**Available data**
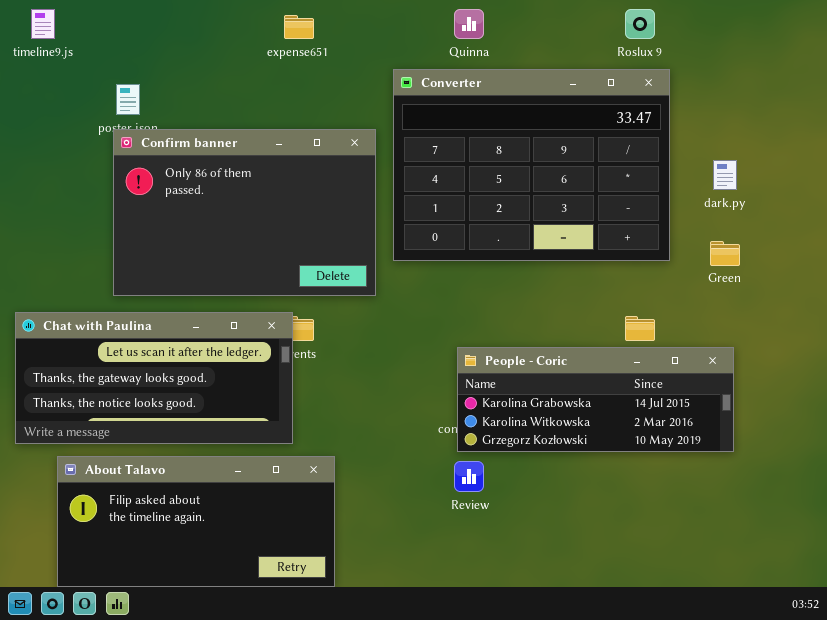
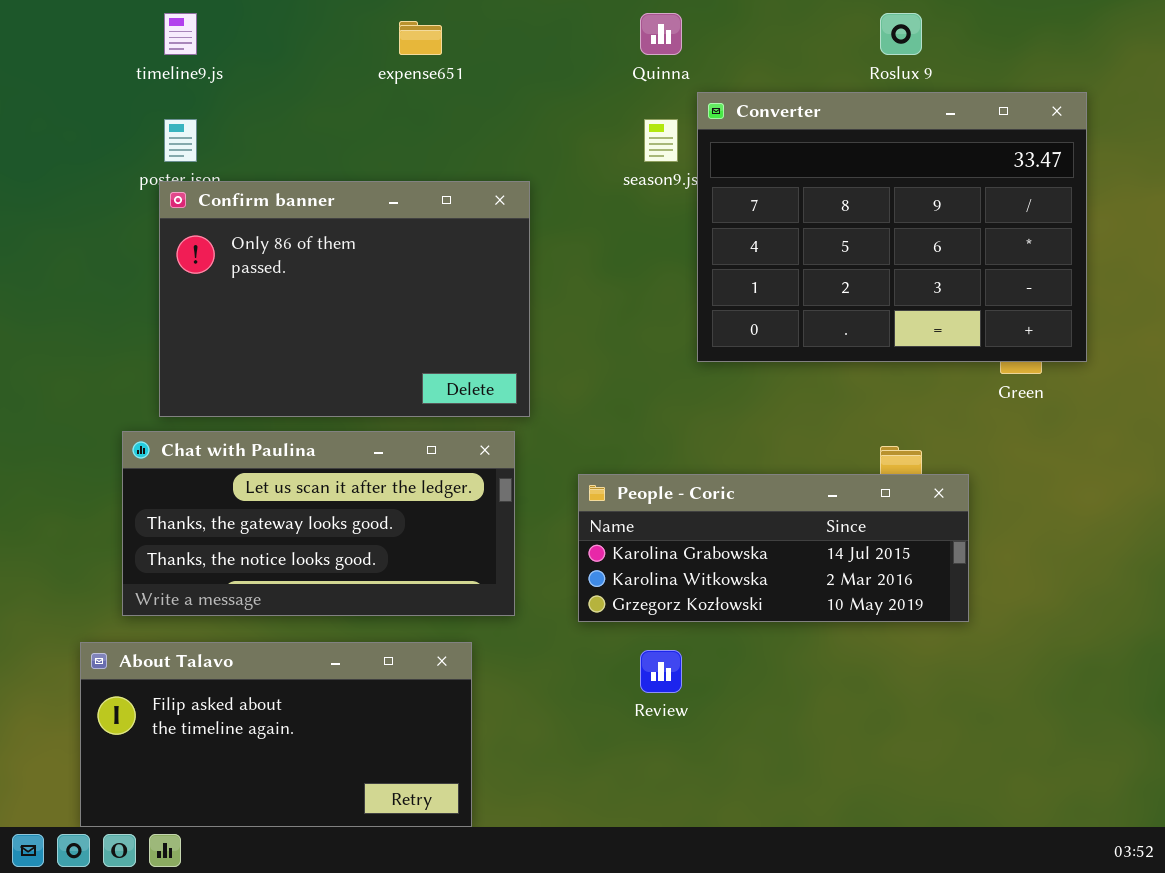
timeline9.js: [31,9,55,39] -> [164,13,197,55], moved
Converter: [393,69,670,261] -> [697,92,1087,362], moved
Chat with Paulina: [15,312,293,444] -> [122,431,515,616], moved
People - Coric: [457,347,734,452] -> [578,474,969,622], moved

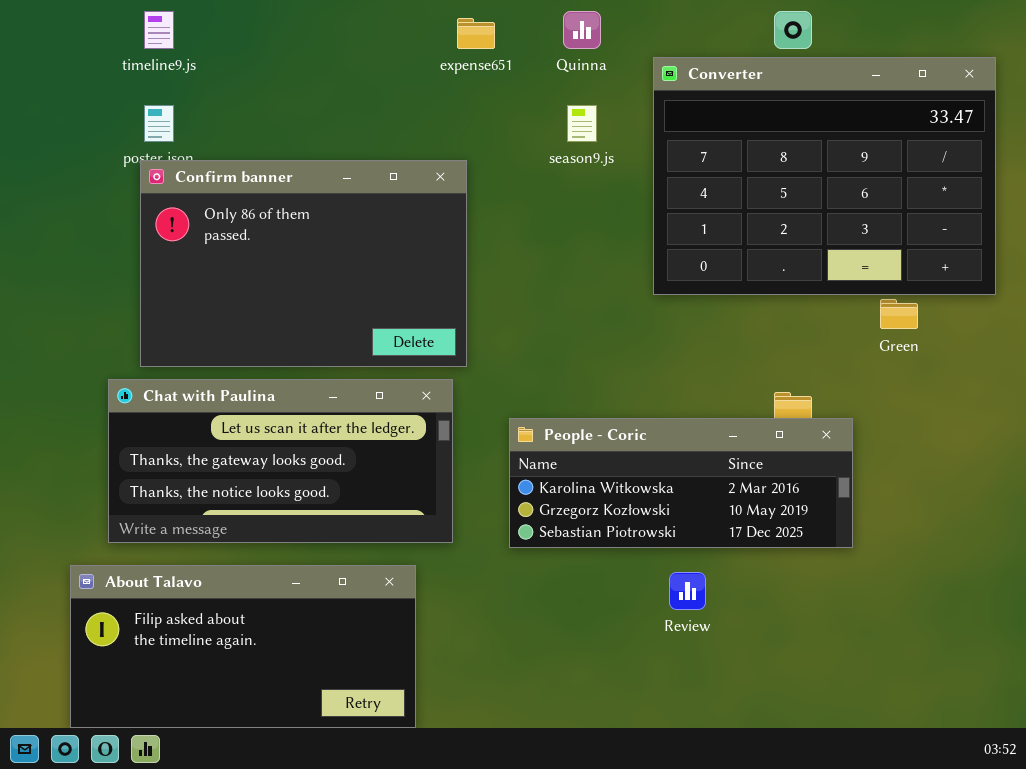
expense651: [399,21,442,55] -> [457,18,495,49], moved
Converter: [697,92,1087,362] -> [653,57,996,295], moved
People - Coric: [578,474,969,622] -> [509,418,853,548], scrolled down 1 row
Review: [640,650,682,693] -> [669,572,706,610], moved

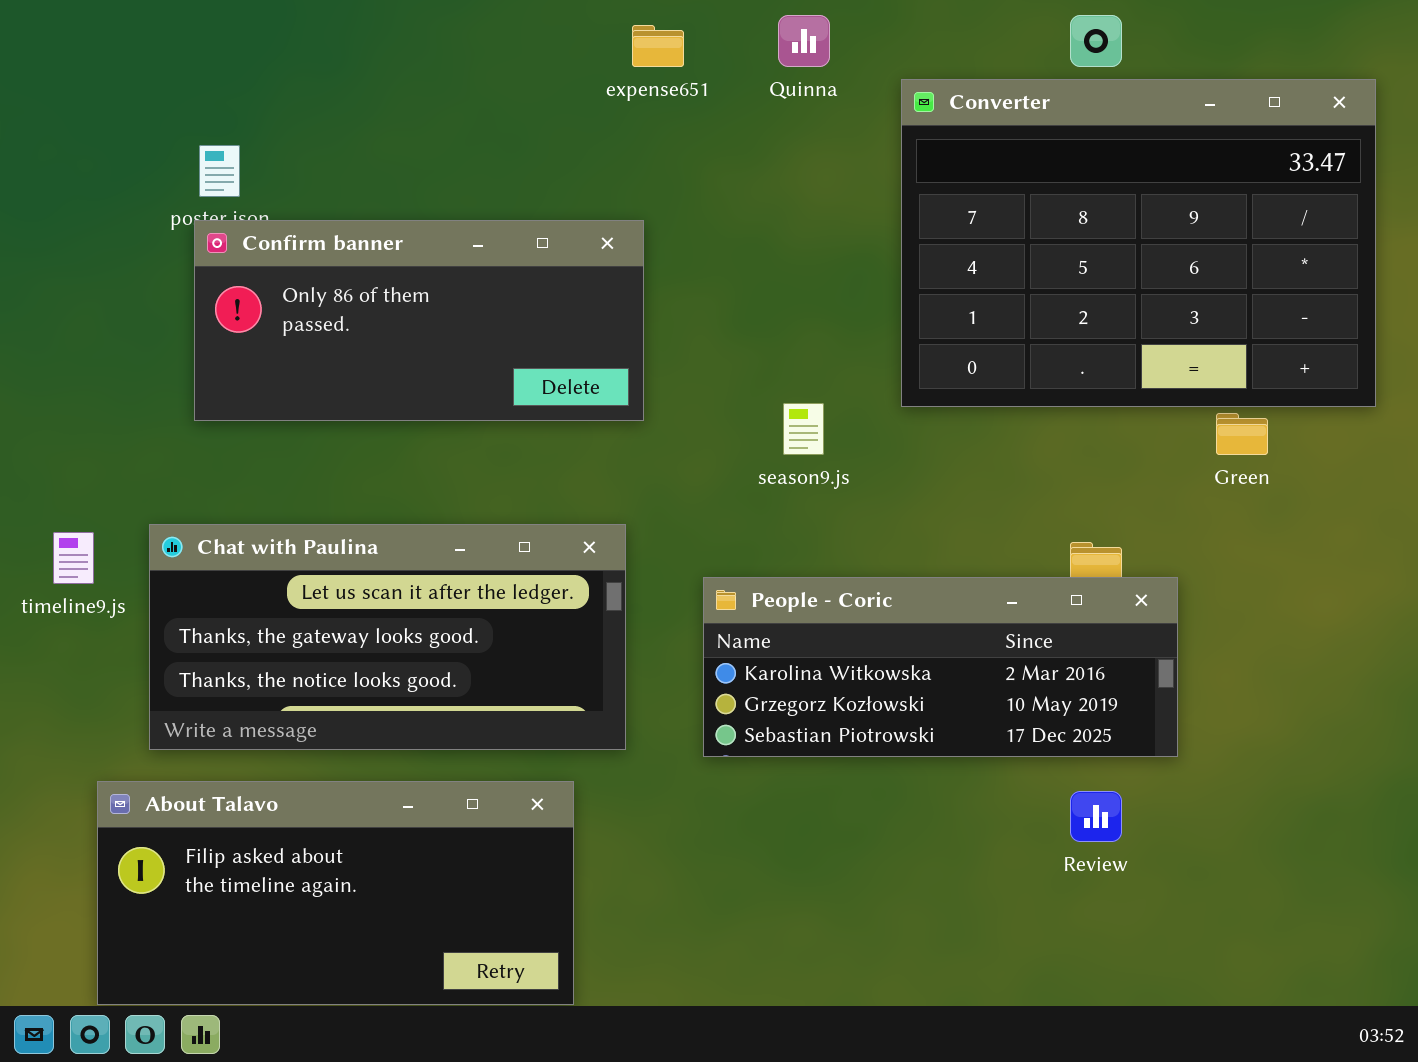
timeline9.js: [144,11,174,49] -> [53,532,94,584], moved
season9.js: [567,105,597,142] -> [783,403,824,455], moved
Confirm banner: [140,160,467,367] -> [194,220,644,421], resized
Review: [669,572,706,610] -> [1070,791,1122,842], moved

**Instructions to follow**
Only an exact copy of the lines from the top of the entries through the line with "Review: [640,650,682,693] ->", both included, should be given, with all pictures omitted.

**Solution to the exercise**
timeline9.js: [31,9,55,39] -> [164,13,197,55], moved
Converter: [393,69,670,261] -> [697,92,1087,362], moved
Chat with Paulina: [15,312,293,444] -> [122,431,515,616], moved
People - Coric: [457,347,734,452] -> [578,474,969,622], moved

expense651: [399,21,442,55] -> [457,18,495,49], moved
Converter: [697,92,1087,362] -> [653,57,996,295], moved
People - Coric: [578,474,969,622] -> [509,418,853,548], scrolled down 1 row
Review: [640,650,682,693] -> [669,572,706,610], moved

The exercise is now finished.